• _Task_: Return the lines below that contain the word "replaced".
-=-=-
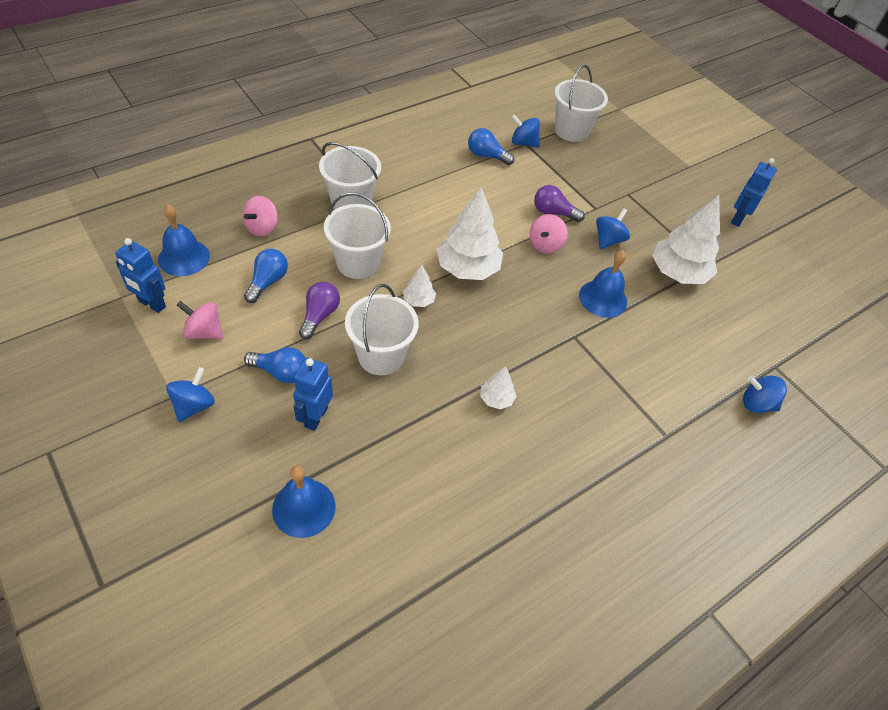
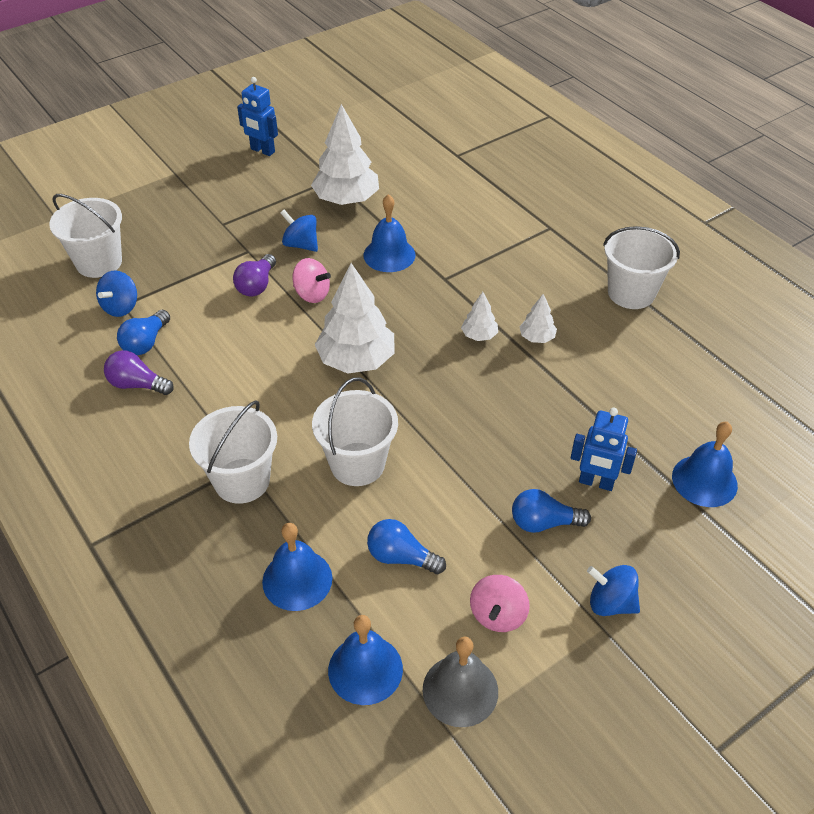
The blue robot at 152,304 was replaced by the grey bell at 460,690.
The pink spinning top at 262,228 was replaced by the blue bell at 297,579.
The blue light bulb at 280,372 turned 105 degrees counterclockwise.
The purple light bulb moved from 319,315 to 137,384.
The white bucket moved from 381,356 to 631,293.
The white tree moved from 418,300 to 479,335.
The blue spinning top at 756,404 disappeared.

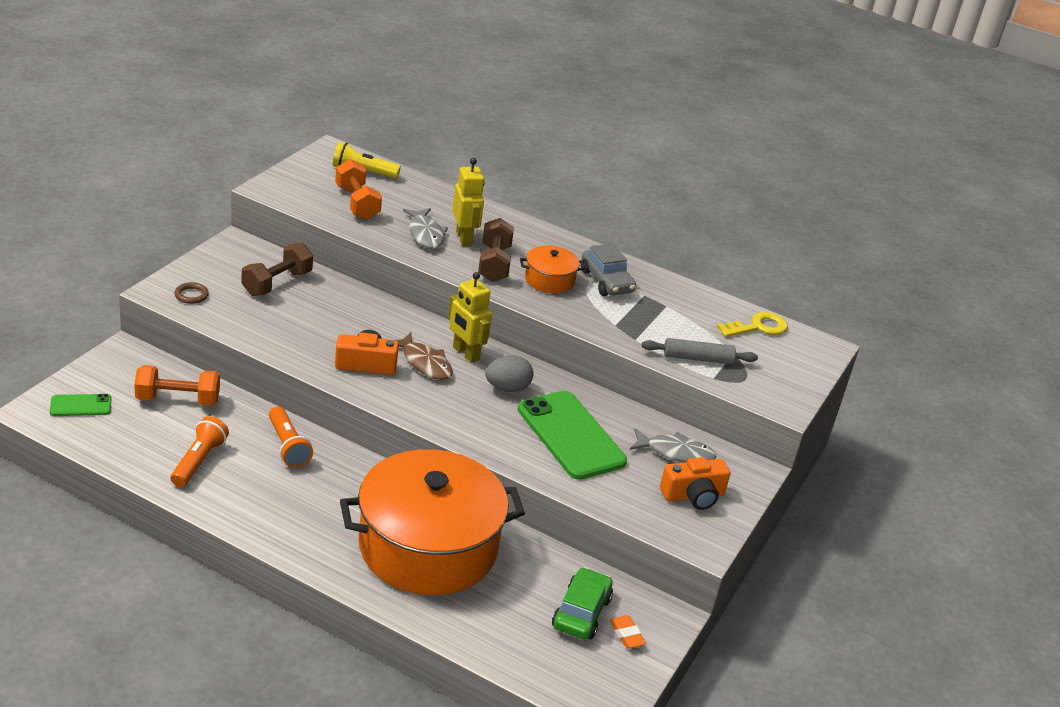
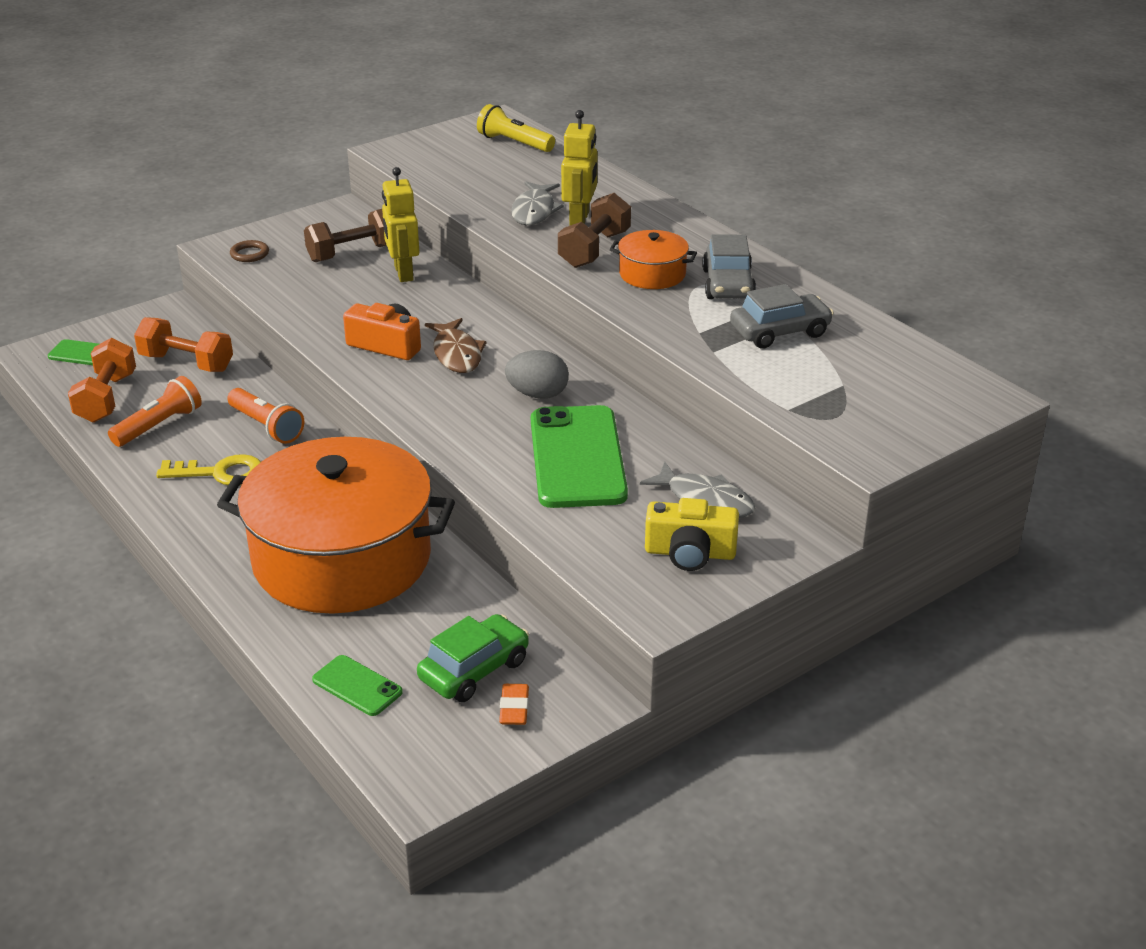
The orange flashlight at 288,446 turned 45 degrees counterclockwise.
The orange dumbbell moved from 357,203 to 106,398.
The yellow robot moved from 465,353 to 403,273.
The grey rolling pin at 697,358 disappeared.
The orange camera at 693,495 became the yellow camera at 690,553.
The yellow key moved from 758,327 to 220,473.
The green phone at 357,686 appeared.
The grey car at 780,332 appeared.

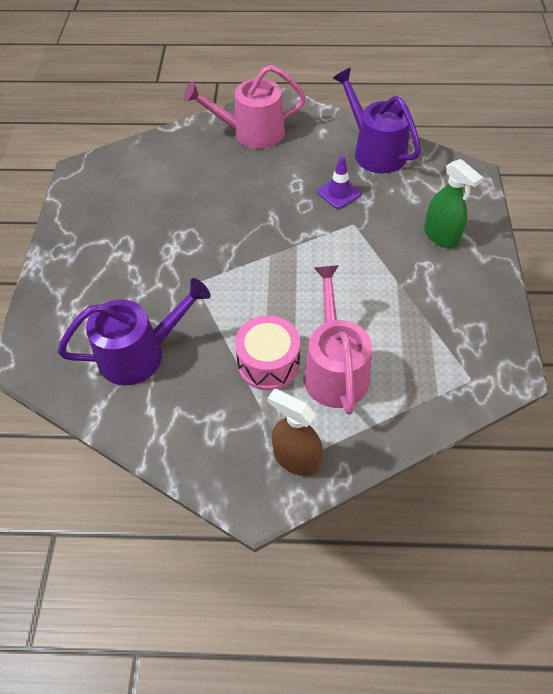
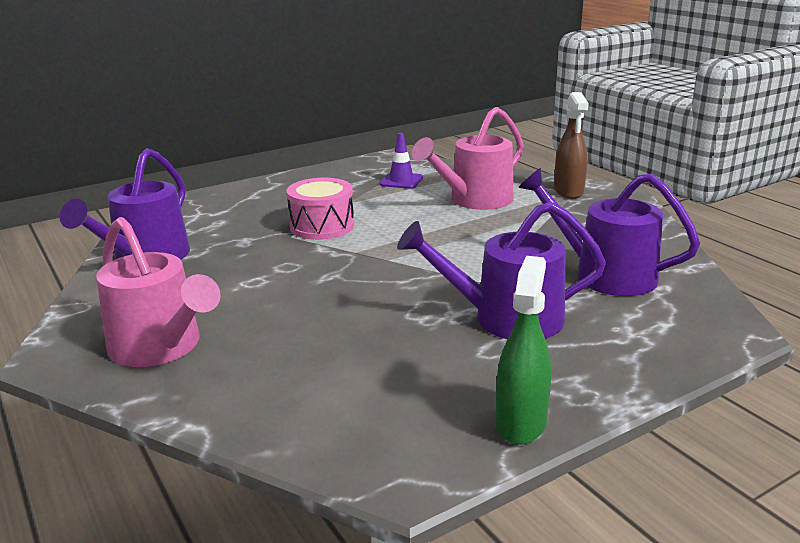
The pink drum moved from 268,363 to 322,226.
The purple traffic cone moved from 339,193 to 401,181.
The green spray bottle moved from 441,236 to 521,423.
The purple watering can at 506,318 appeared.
-=-=-
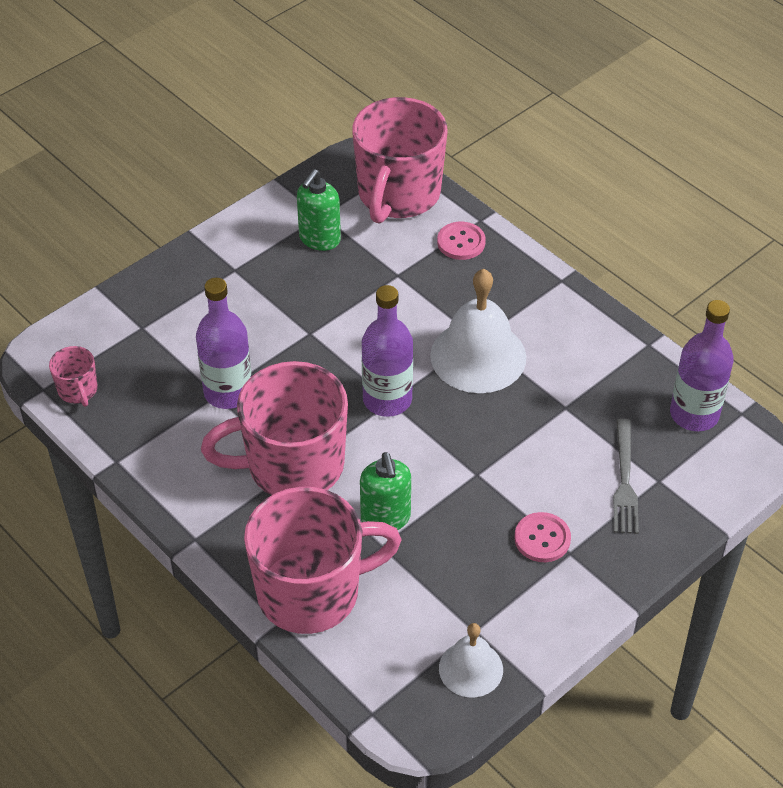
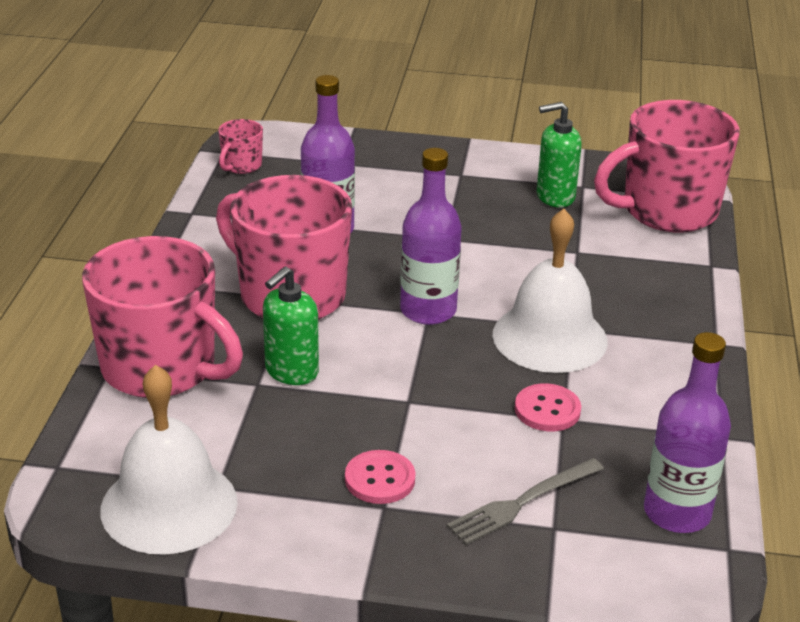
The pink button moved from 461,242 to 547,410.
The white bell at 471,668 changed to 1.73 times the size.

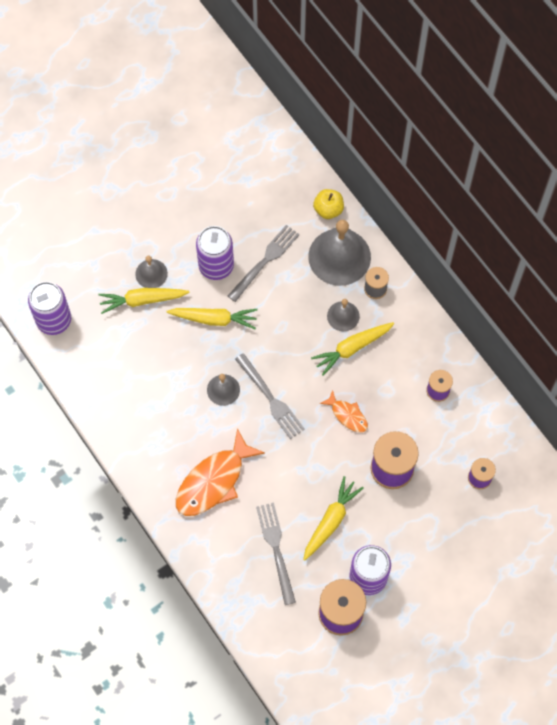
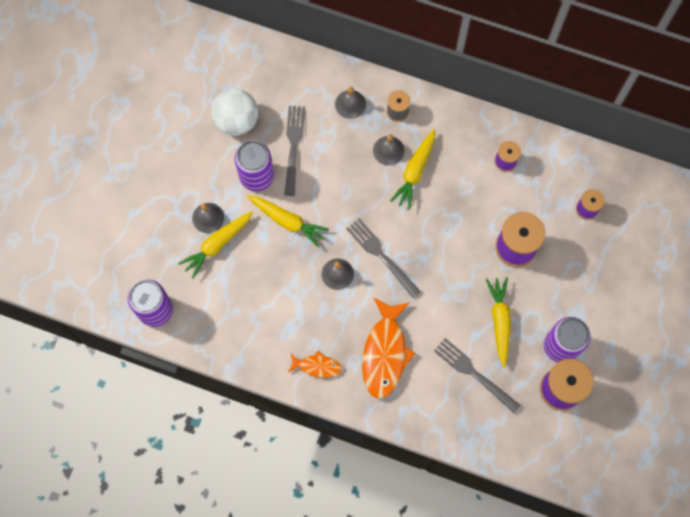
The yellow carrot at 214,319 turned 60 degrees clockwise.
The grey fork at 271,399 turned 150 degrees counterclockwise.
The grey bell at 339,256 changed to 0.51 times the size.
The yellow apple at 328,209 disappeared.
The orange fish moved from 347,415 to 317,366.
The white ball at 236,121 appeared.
-=-=-
• _Task response_:
The blue robot at 152,304 was replaced by the grey bell at 460,690.
The pink spinning top at 262,228 was replaced by the blue bell at 297,579.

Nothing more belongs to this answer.